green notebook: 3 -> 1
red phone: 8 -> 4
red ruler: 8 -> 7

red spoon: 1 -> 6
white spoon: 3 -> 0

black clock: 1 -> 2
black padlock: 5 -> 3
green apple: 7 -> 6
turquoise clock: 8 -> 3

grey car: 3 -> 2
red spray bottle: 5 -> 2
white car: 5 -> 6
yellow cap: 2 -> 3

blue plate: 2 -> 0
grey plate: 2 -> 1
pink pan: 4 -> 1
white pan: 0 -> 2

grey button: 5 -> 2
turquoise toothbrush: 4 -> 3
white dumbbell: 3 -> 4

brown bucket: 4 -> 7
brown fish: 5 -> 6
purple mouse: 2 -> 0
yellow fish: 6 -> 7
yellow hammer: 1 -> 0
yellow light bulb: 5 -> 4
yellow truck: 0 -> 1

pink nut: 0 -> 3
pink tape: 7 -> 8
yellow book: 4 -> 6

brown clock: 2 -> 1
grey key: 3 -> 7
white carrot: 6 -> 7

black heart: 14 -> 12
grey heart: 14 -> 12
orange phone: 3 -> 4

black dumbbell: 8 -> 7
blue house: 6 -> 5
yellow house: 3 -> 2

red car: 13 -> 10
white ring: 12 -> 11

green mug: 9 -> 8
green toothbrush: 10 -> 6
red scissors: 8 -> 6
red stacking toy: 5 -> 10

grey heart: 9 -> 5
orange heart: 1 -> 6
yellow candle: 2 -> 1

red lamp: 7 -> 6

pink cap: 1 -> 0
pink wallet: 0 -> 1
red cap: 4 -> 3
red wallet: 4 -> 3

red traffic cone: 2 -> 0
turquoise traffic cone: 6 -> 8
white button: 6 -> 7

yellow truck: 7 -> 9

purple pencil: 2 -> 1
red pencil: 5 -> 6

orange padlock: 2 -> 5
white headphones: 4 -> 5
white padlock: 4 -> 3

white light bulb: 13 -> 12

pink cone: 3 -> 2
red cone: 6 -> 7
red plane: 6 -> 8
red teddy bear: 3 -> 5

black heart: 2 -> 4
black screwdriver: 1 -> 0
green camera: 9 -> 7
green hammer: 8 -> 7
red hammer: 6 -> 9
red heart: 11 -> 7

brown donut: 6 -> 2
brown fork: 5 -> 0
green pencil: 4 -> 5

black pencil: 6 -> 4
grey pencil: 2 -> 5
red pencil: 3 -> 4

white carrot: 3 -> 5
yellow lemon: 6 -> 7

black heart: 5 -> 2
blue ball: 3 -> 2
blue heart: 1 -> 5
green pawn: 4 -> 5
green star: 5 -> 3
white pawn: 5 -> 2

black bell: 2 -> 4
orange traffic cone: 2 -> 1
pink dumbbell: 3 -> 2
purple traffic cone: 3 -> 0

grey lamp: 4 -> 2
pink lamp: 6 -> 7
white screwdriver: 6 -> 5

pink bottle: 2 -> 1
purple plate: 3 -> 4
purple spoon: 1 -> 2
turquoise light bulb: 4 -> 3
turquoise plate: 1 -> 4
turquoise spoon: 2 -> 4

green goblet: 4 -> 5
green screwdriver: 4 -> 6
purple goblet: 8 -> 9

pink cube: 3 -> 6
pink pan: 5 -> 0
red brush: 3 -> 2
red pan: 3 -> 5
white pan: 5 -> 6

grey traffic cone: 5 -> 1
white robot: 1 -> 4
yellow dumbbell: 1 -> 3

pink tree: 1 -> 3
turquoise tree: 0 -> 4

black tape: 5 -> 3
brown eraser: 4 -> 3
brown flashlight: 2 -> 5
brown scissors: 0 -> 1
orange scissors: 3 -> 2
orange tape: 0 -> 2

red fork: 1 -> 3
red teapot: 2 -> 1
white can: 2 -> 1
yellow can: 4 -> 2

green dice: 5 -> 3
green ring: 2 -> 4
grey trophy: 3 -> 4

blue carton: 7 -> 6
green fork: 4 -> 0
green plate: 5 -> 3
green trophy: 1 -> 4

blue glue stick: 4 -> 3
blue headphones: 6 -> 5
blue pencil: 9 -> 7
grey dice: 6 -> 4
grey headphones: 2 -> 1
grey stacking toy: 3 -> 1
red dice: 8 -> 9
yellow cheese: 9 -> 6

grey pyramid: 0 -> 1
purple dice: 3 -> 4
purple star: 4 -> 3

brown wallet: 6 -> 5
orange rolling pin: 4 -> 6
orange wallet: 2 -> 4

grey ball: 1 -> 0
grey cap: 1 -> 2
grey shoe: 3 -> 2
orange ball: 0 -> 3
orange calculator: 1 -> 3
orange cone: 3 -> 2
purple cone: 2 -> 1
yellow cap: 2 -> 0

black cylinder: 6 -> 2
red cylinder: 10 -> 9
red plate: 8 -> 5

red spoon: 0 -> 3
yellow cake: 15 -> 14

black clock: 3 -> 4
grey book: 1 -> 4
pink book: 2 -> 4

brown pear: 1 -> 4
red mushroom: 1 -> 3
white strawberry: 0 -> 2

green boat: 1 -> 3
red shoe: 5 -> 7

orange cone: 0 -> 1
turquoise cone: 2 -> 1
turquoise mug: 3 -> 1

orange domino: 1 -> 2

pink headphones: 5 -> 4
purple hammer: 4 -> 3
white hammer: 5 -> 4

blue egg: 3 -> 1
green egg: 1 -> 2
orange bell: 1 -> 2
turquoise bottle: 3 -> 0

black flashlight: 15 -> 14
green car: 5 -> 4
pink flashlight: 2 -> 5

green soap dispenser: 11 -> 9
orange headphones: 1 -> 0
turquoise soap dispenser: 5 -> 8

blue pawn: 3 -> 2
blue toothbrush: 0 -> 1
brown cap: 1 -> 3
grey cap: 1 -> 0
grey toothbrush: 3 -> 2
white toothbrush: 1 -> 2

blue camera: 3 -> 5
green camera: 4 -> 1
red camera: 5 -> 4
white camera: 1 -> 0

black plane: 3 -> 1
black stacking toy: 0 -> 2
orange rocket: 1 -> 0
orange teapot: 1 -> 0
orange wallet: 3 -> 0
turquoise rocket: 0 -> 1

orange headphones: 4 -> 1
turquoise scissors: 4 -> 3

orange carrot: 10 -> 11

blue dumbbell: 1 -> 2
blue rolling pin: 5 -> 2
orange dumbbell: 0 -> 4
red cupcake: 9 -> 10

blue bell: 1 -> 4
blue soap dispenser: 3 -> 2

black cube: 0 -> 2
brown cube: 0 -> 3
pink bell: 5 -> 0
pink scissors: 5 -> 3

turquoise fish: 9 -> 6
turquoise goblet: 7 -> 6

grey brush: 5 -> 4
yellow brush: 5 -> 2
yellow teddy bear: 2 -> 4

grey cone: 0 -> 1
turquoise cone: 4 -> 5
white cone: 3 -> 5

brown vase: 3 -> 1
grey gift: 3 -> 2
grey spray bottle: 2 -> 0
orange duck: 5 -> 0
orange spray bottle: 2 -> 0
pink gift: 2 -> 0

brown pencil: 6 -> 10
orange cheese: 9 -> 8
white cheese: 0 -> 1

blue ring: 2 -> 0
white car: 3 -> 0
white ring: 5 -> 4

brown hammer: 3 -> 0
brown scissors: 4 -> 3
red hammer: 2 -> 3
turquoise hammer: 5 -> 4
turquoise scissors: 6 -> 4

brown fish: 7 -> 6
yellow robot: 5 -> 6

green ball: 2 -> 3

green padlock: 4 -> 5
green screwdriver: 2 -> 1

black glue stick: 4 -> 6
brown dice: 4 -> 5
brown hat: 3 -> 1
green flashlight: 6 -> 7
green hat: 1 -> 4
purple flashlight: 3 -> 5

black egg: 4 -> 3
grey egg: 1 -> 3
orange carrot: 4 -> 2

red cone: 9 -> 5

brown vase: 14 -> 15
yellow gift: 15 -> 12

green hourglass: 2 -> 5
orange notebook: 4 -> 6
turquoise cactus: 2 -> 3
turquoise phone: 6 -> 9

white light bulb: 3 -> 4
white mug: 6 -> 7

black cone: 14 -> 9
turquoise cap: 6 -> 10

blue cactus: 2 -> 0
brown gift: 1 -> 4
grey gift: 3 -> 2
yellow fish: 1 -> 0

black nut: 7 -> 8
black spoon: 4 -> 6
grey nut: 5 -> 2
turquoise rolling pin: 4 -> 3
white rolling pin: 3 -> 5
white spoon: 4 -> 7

================

Requirement: Above are the records; please copy exactly their first line and each line after it through the line containing "black dumbbell: 8 -> 7", and no line after that.

Written response:
green notebook: 3 -> 1
red phone: 8 -> 4
red ruler: 8 -> 7

red spoon: 1 -> 6
white spoon: 3 -> 0

black clock: 1 -> 2
black padlock: 5 -> 3
green apple: 7 -> 6
turquoise clock: 8 -> 3

grey car: 3 -> 2
red spray bottle: 5 -> 2
white car: 5 -> 6
yellow cap: 2 -> 3

blue plate: 2 -> 0
grey plate: 2 -> 1
pink pan: 4 -> 1
white pan: 0 -> 2

grey button: 5 -> 2
turquoise toothbrush: 4 -> 3
white dumbbell: 3 -> 4

brown bucket: 4 -> 7
brown fish: 5 -> 6
purple mouse: 2 -> 0
yellow fish: 6 -> 7
yellow hammer: 1 -> 0
yellow light bulb: 5 -> 4
yellow truck: 0 -> 1

pink nut: 0 -> 3
pink tape: 7 -> 8
yellow book: 4 -> 6

brown clock: 2 -> 1
grey key: 3 -> 7
white carrot: 6 -> 7

black heart: 14 -> 12
grey heart: 14 -> 12
orange phone: 3 -> 4

black dumbbell: 8 -> 7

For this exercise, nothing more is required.